Pictures aside, write out the data exactly as it reads.
□ □ □ □ □ □ □
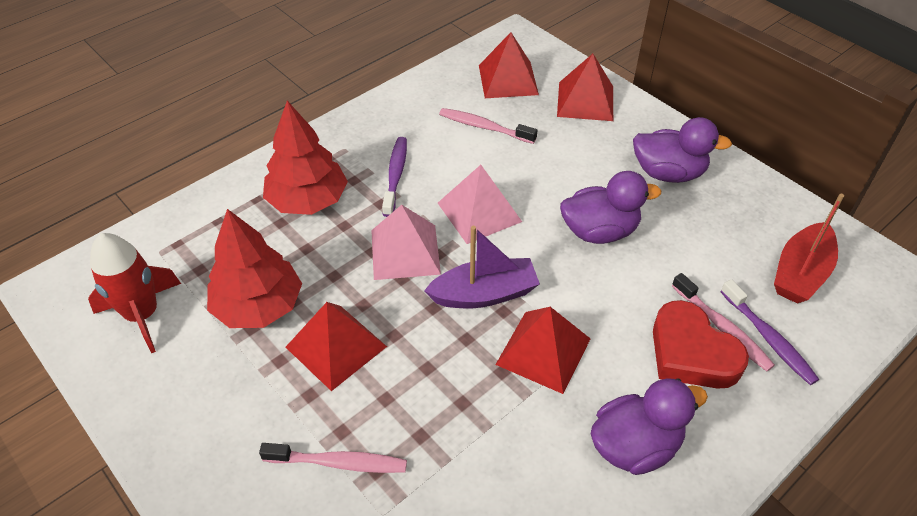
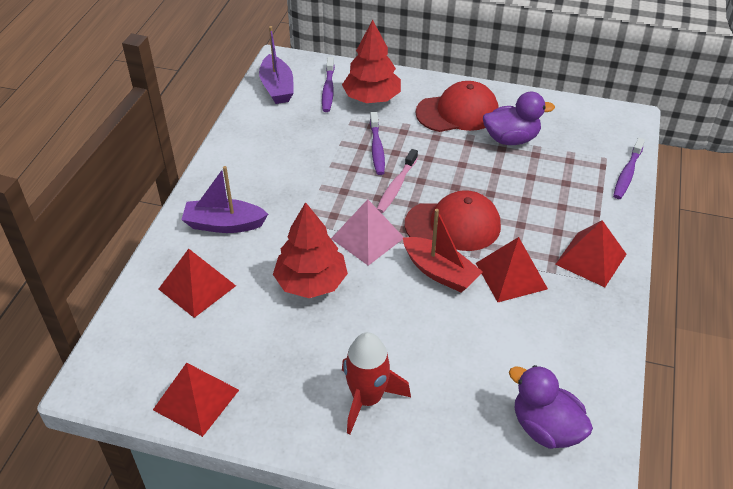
pink pyramid: [371,205,441,280] [438,165,522,244] = 2 -> [331,199,404,266] = 1
pink toothbrush: [259,443,407,473] [439,108,537,144] [672,273,775,372] = 3 -> [377,149,418,213] = 1
purple boat: [424,226,540,308] = 1 -> [181,166,268,233] [259,26,294,104] = 2
purple duck: [560,171,661,244] [591,378,708,475] [633,117,732,183] = 3 -> [483,92,555,145] [509,365,593,449] = 2
purple toothbrush: [382,137,407,217] [720,279,819,385] = 2 -> [322,57,335,112] [370,112,385,175] [613,138,645,199] = 3
red cap: none = 0 -> [404,190,501,251] [416,81,499,132] = 2
red heart: [653,300,749,389] = 1 -> none = 0

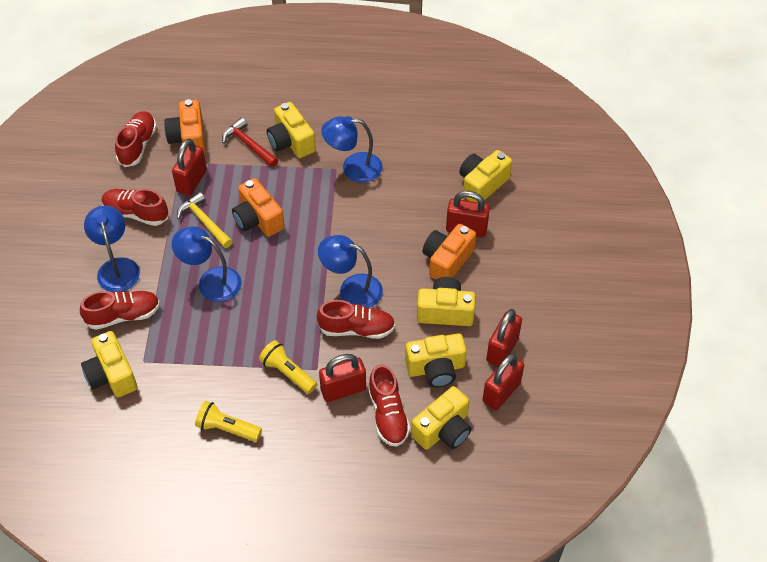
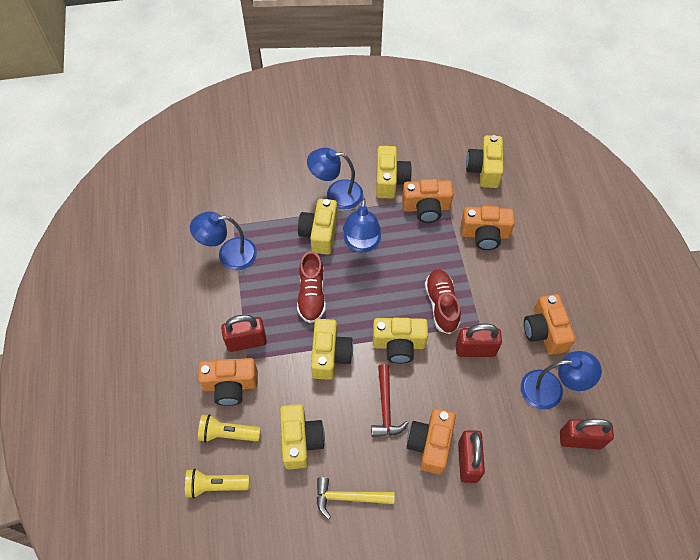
orange camera: [164,99,206,154] [232,178,285,237] [423,224,476,280] = 3 -> [198,358,258,406] [402,179,454,223] [407,408,456,475] [461,206,515,250] [524,294,575,355] = 5
red padlock: [172,139,207,196] [319,354,366,402] [446,191,490,237] [483,353,524,410] [486,309,522,367] = 5 -> [221,315,267,352] [456,324,502,357] [458,430,485,483] [560,419,614,449] = 4
red shoe: [80,291,160,330] [102,189,168,226] [115,111,157,167] [317,300,395,339] [368,364,410,447] = 5 -> [297,251,326,323] [425,269,461,334] = 2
□ □ □ □ □ □ □
TASK RESULT:
pink pyramid: [371,205,441,280] [438,165,522,244] = 2 -> [331,199,404,266] = 1
pink toothbrush: [259,443,407,473] [439,108,537,144] [672,273,775,372] = 3 -> [377,149,418,213] = 1
purple boat: [424,226,540,308] = 1 -> [181,166,268,233] [259,26,294,104] = 2
purple duck: [560,171,661,244] [591,378,708,475] [633,117,732,183] = 3 -> [483,92,555,145] [509,365,593,449] = 2
purple toothbrush: [382,137,407,217] [720,279,819,385] = 2 -> [322,57,335,112] [370,112,385,175] [613,138,645,199] = 3
red cap: none = 0 -> [404,190,501,251] [416,81,499,132] = 2
red heart: [653,300,749,389] = 1 -> none = 0

orange camera: [164,99,206,154] [232,178,285,237] [423,224,476,280] = 3 -> [198,358,258,406] [402,179,454,223] [407,408,456,475] [461,206,515,250] [524,294,575,355] = 5
red padlock: [172,139,207,196] [319,354,366,402] [446,191,490,237] [483,353,524,410] [486,309,522,367] = 5 -> [221,315,267,352] [456,324,502,357] [458,430,485,483] [560,419,614,449] = 4
red shoe: [80,291,160,330] [102,189,168,226] [115,111,157,167] [317,300,395,339] [368,364,410,447] = 5 -> [297,251,326,323] [425,269,461,334] = 2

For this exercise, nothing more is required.